======== Data records ========
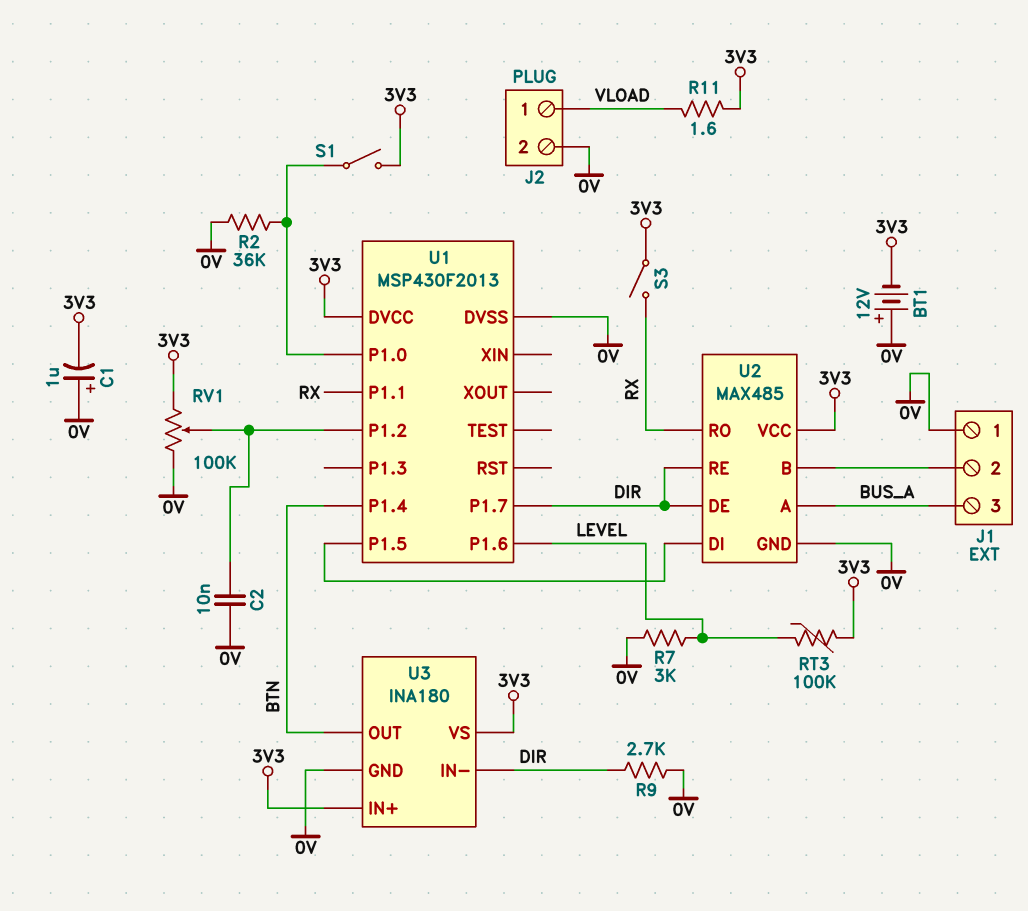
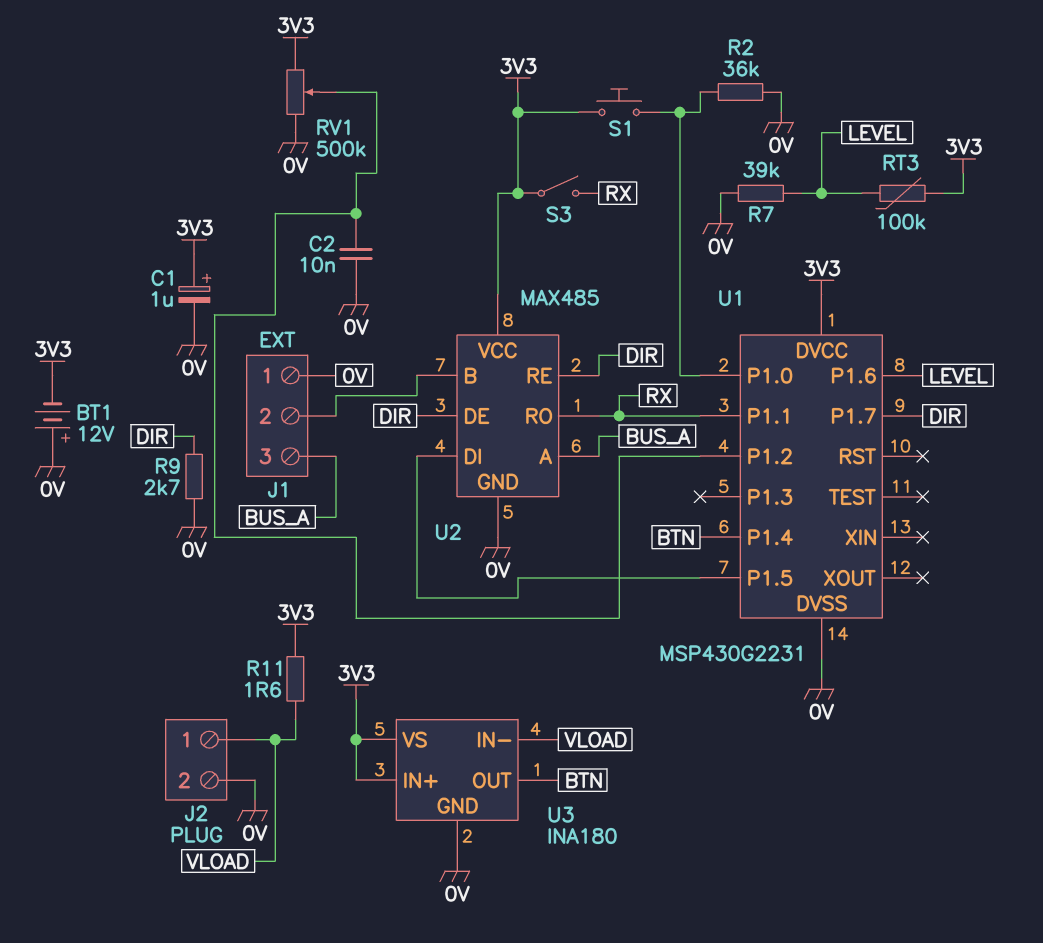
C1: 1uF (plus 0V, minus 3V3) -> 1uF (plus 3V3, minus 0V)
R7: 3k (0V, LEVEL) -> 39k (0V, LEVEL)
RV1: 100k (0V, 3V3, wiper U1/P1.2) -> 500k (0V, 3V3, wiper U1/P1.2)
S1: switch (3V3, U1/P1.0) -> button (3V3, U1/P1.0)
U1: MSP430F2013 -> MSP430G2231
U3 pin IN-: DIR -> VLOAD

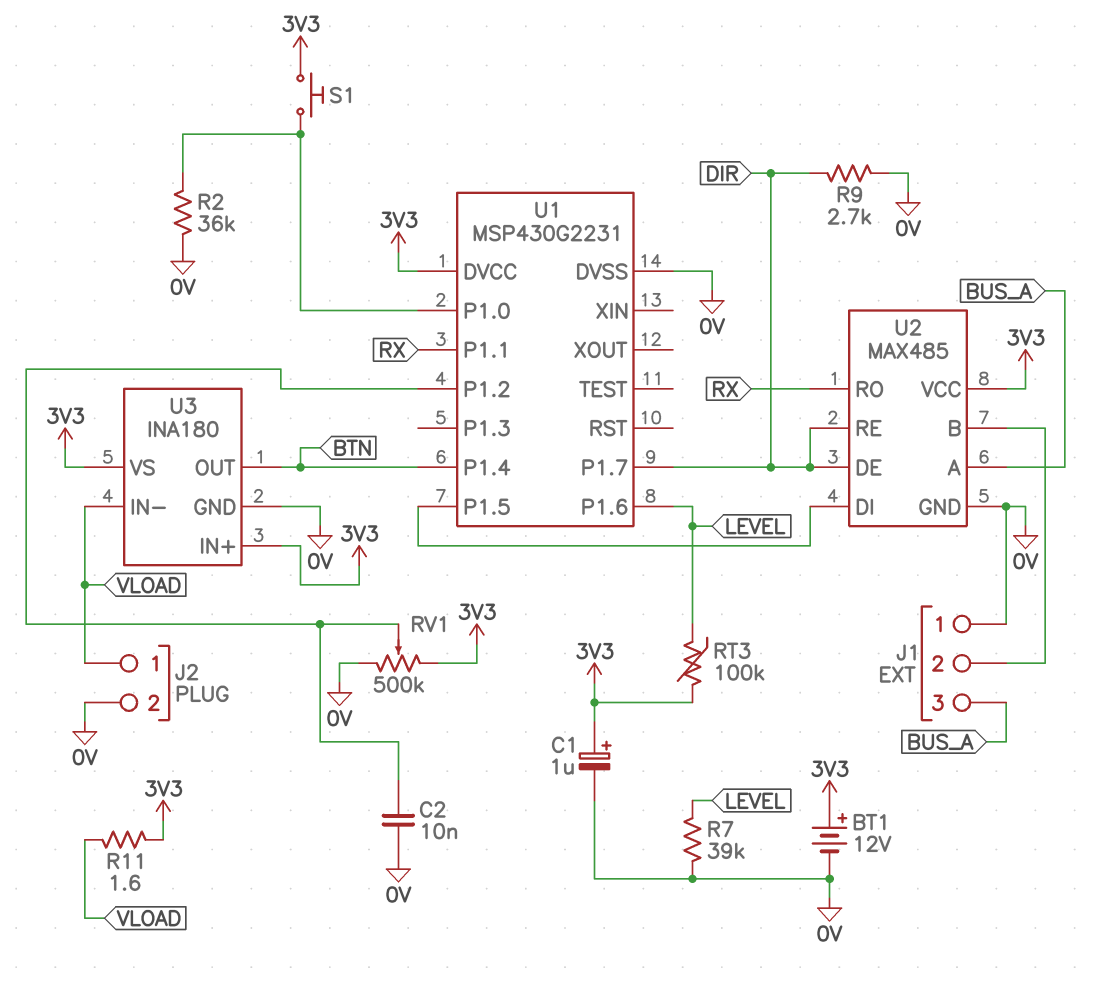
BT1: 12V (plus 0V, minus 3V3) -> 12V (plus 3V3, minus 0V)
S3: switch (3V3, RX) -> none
========
Task objective: Give back each line above verbatim, dropping every picture.

Task response:
C1: 1uF (plus 0V, minus 3V3) -> 1uF (plus 3V3, minus 0V)
R7: 3k (0V, LEVEL) -> 39k (0V, LEVEL)
RV1: 100k (0V, 3V3, wiper U1/P1.2) -> 500k (0V, 3V3, wiper U1/P1.2)
S1: switch (3V3, U1/P1.0) -> button (3V3, U1/P1.0)
U1: MSP430F2013 -> MSP430G2231
U3 pin IN-: DIR -> VLOAD

BT1: 12V (plus 0V, minus 3V3) -> 12V (plus 3V3, minus 0V)
S3: switch (3V3, RX) -> none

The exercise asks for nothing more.